Your output should be the lines of the entries below, exactly, from the first one through the line that holds "R8: 43k (DGND, SIG11) -> 43k (+24V, DGND)".

* * * * * * * * *

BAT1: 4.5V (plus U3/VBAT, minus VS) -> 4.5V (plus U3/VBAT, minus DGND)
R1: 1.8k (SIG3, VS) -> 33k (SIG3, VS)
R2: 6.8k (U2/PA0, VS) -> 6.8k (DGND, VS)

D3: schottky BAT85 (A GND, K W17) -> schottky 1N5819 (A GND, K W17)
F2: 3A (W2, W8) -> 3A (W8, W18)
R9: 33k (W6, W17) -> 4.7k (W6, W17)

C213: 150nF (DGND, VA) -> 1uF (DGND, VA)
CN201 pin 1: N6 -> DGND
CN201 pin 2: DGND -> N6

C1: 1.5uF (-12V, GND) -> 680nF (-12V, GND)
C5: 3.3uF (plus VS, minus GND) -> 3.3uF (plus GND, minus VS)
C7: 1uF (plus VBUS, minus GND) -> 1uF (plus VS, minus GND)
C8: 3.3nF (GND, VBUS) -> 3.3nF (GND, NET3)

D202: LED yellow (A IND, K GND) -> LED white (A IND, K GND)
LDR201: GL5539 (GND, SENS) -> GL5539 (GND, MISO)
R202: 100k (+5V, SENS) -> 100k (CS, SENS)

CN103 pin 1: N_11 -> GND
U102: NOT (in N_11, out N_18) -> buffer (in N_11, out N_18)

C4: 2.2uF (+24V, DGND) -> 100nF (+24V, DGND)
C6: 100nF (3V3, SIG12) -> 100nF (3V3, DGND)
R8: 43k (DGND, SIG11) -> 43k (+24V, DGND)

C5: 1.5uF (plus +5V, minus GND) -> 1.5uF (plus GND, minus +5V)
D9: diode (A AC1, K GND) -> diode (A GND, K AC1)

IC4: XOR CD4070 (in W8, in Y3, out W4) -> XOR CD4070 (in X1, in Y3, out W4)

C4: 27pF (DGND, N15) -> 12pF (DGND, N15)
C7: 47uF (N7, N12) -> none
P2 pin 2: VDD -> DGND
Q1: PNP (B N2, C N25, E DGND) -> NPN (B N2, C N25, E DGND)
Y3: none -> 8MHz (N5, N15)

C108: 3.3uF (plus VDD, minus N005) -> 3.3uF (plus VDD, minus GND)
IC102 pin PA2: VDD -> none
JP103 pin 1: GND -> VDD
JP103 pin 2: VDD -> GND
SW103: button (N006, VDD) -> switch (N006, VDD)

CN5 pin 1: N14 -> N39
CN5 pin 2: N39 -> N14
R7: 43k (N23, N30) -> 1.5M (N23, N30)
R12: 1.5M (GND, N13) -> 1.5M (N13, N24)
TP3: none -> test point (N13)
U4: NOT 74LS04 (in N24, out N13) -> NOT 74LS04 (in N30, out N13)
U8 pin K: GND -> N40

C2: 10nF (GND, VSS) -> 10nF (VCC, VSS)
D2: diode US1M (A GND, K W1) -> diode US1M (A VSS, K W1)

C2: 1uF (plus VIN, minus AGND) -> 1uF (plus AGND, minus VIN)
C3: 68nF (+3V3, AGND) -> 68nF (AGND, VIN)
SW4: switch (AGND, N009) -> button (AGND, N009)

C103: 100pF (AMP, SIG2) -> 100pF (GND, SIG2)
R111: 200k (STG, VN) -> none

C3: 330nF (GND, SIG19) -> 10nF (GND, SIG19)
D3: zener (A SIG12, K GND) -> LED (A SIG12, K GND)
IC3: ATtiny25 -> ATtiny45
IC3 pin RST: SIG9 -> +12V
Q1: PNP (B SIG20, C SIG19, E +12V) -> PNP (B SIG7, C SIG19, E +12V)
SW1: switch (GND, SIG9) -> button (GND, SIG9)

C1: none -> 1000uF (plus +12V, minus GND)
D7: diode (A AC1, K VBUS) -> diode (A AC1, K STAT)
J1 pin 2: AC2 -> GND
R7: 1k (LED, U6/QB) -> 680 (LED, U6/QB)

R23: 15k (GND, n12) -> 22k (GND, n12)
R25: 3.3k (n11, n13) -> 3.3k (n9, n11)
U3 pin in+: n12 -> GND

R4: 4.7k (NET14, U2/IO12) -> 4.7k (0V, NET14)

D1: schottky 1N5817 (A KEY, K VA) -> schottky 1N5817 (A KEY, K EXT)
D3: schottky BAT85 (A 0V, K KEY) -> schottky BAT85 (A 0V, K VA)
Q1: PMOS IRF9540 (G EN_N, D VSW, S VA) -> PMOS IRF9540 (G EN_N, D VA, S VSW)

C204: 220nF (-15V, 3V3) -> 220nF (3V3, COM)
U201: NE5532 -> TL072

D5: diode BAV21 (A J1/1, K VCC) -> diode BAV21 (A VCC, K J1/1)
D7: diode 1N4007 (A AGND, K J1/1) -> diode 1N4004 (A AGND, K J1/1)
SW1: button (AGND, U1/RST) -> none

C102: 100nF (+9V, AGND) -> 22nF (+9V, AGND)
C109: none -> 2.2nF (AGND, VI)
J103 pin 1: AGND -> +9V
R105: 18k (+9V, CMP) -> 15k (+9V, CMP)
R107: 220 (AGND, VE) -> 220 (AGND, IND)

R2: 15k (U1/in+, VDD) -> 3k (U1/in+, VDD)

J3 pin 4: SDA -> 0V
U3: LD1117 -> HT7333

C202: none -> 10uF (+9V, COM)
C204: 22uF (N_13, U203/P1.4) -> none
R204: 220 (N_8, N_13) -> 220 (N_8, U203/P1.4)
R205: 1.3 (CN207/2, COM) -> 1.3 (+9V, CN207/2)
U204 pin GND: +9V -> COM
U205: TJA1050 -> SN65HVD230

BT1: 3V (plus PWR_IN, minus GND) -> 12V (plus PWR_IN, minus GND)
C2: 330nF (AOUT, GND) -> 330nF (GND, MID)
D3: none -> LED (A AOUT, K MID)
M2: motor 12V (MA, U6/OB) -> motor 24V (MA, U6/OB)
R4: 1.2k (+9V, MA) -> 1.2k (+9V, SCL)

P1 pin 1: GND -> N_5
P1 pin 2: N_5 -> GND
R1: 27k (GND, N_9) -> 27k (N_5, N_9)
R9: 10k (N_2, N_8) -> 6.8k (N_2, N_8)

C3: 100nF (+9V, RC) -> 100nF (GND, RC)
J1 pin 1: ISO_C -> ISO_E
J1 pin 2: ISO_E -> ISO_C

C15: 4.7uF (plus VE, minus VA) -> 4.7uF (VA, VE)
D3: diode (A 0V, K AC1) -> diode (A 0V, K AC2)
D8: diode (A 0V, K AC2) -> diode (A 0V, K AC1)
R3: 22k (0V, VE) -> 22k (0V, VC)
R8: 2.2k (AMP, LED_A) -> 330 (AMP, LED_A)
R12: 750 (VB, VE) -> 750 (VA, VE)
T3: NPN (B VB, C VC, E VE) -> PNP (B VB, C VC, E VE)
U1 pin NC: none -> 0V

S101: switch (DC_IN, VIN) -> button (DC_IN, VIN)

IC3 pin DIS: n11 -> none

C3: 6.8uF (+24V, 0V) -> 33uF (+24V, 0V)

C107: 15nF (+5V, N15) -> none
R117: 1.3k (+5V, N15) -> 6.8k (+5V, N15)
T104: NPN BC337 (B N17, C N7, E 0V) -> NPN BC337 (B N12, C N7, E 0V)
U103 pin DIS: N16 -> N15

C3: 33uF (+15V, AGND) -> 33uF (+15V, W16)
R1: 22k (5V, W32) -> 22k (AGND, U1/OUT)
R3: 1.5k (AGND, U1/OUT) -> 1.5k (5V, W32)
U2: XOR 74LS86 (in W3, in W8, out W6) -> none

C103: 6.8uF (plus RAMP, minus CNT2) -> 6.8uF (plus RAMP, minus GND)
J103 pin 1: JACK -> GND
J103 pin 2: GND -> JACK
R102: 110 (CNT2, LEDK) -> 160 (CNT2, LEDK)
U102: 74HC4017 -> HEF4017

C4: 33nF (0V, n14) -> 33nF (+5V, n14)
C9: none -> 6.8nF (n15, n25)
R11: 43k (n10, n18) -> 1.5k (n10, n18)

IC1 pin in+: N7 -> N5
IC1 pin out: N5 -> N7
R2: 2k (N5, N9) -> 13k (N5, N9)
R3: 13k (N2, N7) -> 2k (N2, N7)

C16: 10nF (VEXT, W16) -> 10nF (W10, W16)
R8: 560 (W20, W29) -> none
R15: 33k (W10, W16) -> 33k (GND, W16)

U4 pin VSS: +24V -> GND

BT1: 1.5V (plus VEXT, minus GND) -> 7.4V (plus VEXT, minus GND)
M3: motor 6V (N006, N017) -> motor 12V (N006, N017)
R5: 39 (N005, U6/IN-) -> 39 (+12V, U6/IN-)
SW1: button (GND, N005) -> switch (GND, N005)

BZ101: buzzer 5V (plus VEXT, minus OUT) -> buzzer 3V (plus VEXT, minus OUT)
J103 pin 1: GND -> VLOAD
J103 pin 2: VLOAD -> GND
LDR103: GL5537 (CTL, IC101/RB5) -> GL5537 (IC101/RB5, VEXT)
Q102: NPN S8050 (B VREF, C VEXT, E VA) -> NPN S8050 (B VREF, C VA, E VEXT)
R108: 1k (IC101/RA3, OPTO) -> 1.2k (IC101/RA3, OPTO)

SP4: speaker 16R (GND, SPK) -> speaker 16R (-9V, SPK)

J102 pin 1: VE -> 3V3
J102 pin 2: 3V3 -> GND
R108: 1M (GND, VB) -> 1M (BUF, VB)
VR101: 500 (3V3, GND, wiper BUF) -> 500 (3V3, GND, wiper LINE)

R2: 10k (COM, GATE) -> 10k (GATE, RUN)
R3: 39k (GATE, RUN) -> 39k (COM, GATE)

* * * * * * * * *

OUTPUT FOR THIS TASK >>
BAT1: 4.5V (plus U3/VBAT, minus VS) -> 4.5V (plus U3/VBAT, minus DGND)
R1: 1.8k (SIG3, VS) -> 33k (SIG3, VS)
R2: 6.8k (U2/PA0, VS) -> 6.8k (DGND, VS)

D3: schottky BAT85 (A GND, K W17) -> schottky 1N5819 (A GND, K W17)
F2: 3A (W2, W8) -> 3A (W8, W18)
R9: 33k (W6, W17) -> 4.7k (W6, W17)

C213: 150nF (DGND, VA) -> 1uF (DGND, VA)
CN201 pin 1: N6 -> DGND
CN201 pin 2: DGND -> N6

C1: 1.5uF (-12V, GND) -> 680nF (-12V, GND)
C5: 3.3uF (plus VS, minus GND) -> 3.3uF (plus GND, minus VS)
C7: 1uF (plus VBUS, minus GND) -> 1uF (plus VS, minus GND)
C8: 3.3nF (GND, VBUS) -> 3.3nF (GND, NET3)

D202: LED yellow (A IND, K GND) -> LED white (A IND, K GND)
LDR201: GL5539 (GND, SENS) -> GL5539 (GND, MISO)
R202: 100k (+5V, SENS) -> 100k (CS, SENS)

CN103 pin 1: N_11 -> GND
U102: NOT (in N_11, out N_18) -> buffer (in N_11, out N_18)

C4: 2.2uF (+24V, DGND) -> 100nF (+24V, DGND)
C6: 100nF (3V3, SIG12) -> 100nF (3V3, DGND)
R8: 43k (DGND, SIG11) -> 43k (+24V, DGND)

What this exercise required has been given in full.